In the listing beneath this line, copy exactly the lines starting with the one containing "eraser <847, 283>" and going on through the one containing "lamp <435, 261>".

BEGIN

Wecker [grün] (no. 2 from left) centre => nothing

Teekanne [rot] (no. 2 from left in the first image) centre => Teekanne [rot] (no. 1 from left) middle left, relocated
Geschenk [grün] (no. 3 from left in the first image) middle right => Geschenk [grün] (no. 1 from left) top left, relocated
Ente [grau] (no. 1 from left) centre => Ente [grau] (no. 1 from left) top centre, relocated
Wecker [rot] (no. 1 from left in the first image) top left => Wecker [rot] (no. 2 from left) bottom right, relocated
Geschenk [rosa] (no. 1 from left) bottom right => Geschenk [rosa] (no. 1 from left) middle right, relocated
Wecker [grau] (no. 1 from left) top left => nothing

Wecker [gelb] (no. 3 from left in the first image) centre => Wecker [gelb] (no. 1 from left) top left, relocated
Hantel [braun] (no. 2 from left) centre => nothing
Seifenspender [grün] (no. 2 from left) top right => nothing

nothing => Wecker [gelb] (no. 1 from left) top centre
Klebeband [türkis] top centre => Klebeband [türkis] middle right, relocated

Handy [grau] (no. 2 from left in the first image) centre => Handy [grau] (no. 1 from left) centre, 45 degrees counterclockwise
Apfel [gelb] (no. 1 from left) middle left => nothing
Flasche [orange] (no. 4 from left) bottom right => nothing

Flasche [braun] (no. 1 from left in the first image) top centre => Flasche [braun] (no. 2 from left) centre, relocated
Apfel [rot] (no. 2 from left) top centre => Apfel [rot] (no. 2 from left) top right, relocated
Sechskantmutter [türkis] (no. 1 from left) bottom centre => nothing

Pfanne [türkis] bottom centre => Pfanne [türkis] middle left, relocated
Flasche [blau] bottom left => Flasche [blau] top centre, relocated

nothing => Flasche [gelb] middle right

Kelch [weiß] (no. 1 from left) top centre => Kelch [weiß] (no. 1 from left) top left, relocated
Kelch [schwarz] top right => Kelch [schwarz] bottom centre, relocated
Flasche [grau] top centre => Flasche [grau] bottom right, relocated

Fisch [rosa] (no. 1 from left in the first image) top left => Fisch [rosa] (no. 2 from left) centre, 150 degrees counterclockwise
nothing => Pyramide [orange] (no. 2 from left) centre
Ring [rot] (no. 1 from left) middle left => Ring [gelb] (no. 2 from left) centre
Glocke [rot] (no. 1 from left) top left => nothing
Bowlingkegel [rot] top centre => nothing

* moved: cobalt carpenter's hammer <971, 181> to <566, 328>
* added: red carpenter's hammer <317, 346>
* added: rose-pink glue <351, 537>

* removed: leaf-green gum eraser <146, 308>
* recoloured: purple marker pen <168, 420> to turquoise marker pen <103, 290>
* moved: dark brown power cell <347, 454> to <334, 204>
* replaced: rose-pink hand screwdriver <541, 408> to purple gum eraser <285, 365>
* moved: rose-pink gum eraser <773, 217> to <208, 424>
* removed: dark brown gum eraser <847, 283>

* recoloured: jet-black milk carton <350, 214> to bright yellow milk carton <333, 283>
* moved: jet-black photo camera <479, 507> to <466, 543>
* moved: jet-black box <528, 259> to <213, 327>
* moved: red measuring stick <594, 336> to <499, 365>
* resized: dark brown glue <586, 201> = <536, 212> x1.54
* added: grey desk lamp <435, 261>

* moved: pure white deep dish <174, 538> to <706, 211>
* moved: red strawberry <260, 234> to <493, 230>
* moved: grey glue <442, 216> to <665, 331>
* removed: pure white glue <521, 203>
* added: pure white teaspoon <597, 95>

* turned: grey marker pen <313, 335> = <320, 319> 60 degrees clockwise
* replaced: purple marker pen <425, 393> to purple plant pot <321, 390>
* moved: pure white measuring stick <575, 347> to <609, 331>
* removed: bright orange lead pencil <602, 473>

END

**Result:**
* removed: dark brown gum eraser <847, 283>

* recoloured: jet-black milk carton <350, 214> to bright yellow milk carton <333, 283>
* moved: jet-black photo camera <479, 507> to <466, 543>
* moved: jet-black box <528, 259> to <213, 327>
* moved: red measuring stick <594, 336> to <499, 365>
* resized: dark brown glue <586, 201> = <536, 212> x1.54
* added: grey desk lamp <435, 261>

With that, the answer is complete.